• RECORDS TO USE:
= = = = = = =

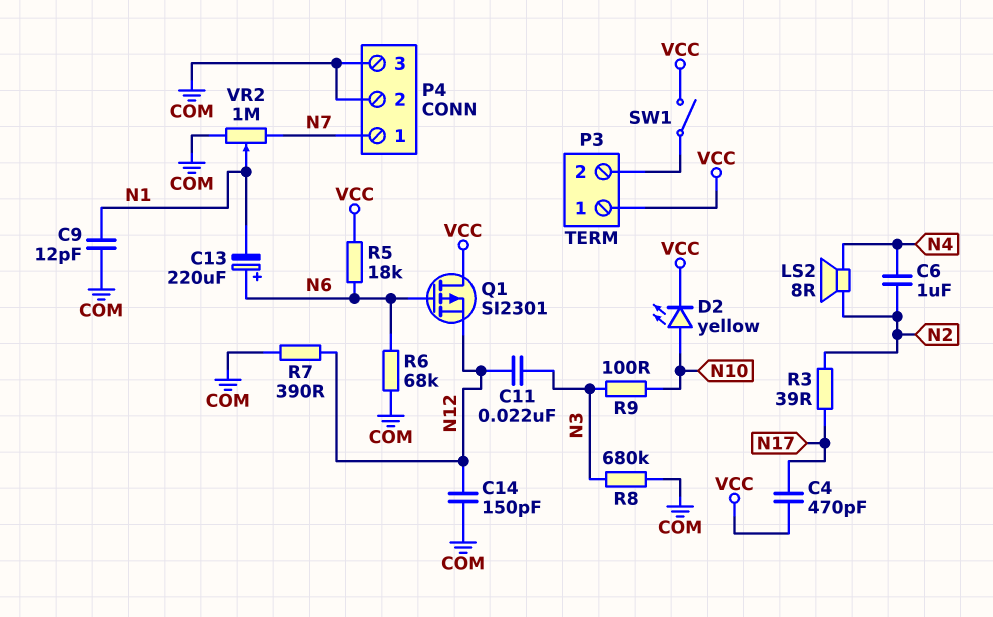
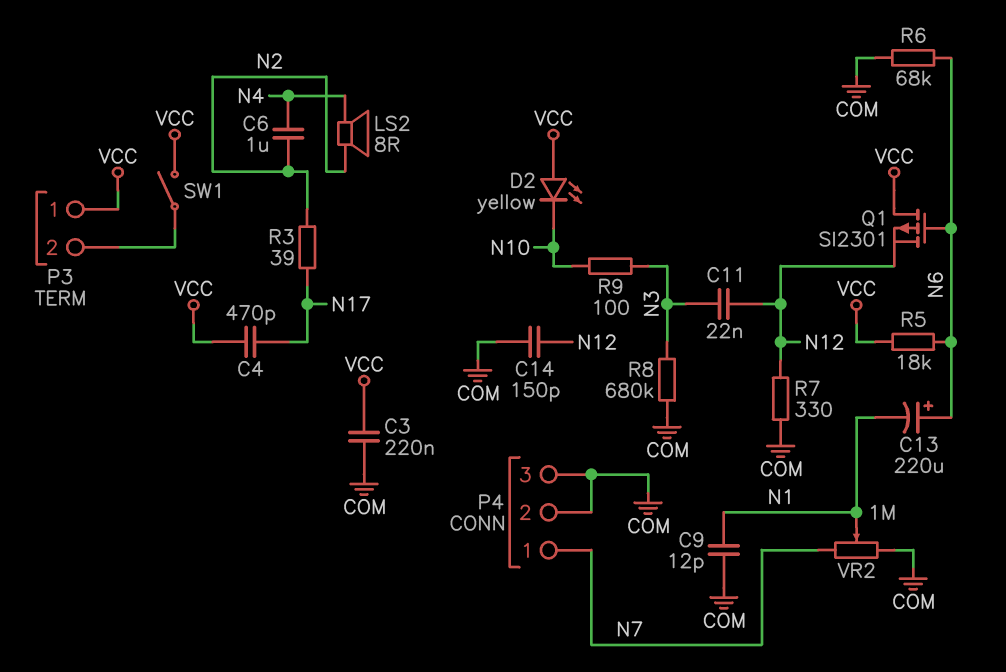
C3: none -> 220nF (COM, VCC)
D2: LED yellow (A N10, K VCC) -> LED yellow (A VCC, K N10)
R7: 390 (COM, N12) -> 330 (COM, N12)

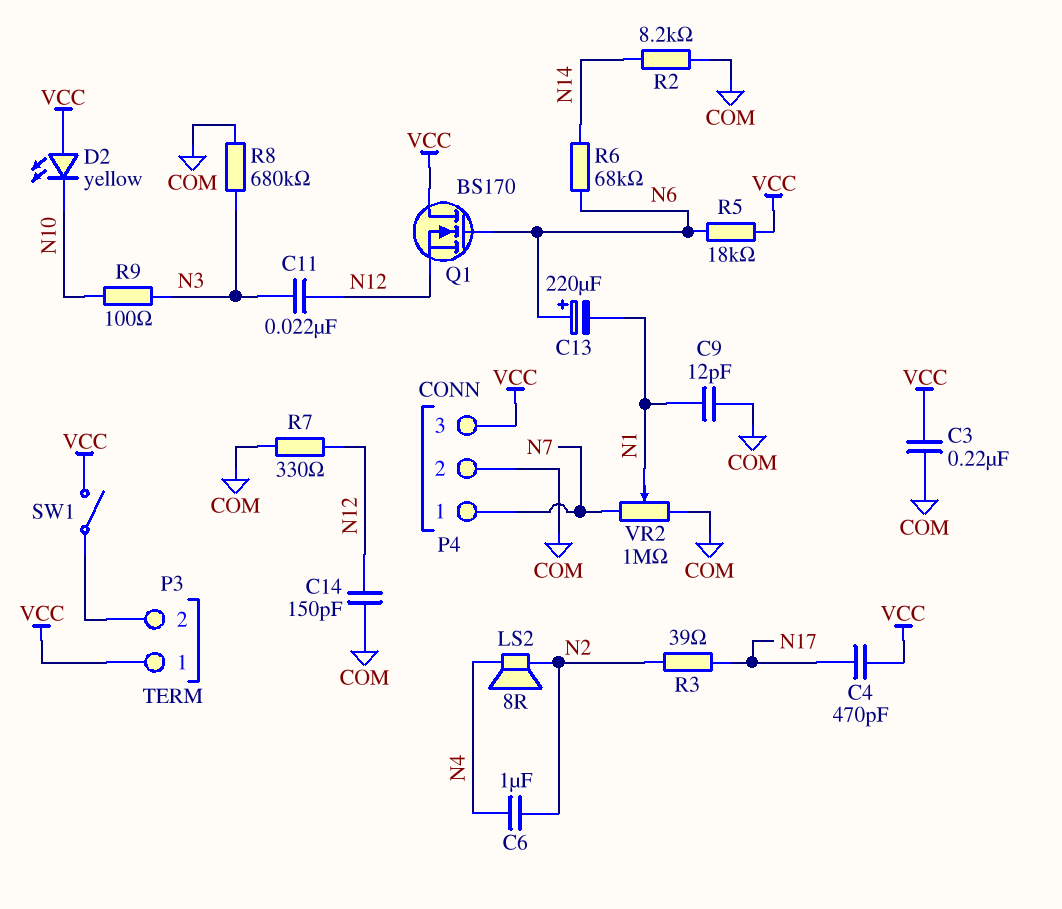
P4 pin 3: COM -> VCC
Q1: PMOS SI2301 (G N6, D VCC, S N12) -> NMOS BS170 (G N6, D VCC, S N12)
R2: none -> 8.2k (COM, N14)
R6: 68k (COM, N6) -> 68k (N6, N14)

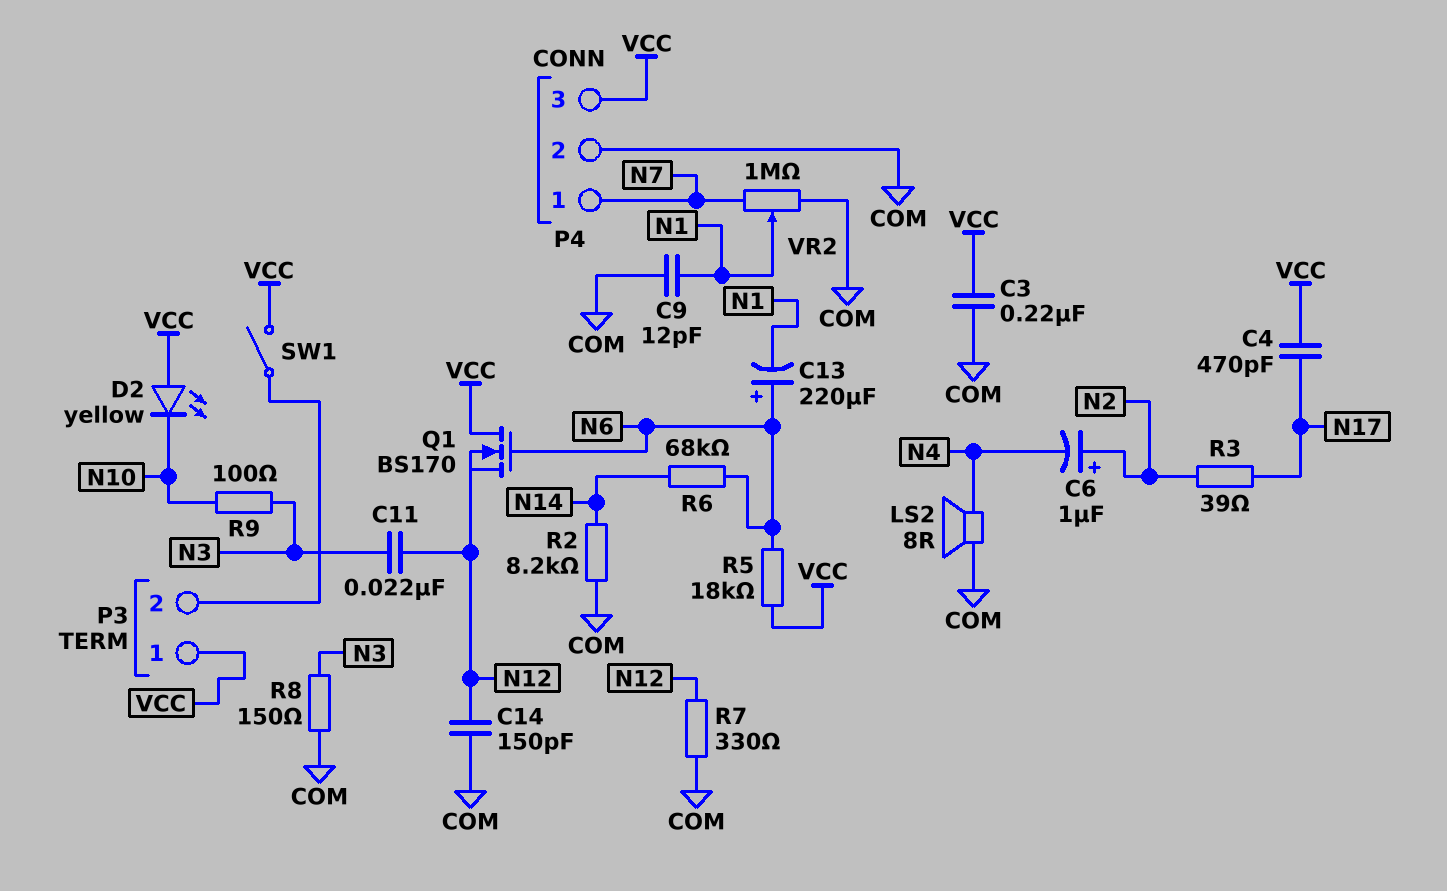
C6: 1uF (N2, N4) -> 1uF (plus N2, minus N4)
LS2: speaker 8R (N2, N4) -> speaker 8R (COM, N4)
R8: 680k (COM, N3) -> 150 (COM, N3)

= = = = = = =

• ABOUT THIS EXERCISE: With the pictures omitted, the entries are to be transcribed in full, exactly as they appear.

• RESPONSE AREA:
C3: none -> 220nF (COM, VCC)
D2: LED yellow (A N10, K VCC) -> LED yellow (A VCC, K N10)
R7: 390 (COM, N12) -> 330 (COM, N12)

P4 pin 3: COM -> VCC
Q1: PMOS SI2301 (G N6, D VCC, S N12) -> NMOS BS170 (G N6, D VCC, S N12)
R2: none -> 8.2k (COM, N14)
R6: 68k (COM, N6) -> 68k (N6, N14)

C6: 1uF (N2, N4) -> 1uF (plus N2, minus N4)
LS2: speaker 8R (N2, N4) -> speaker 8R (COM, N4)
R8: 680k (COM, N3) -> 150 (COM, N3)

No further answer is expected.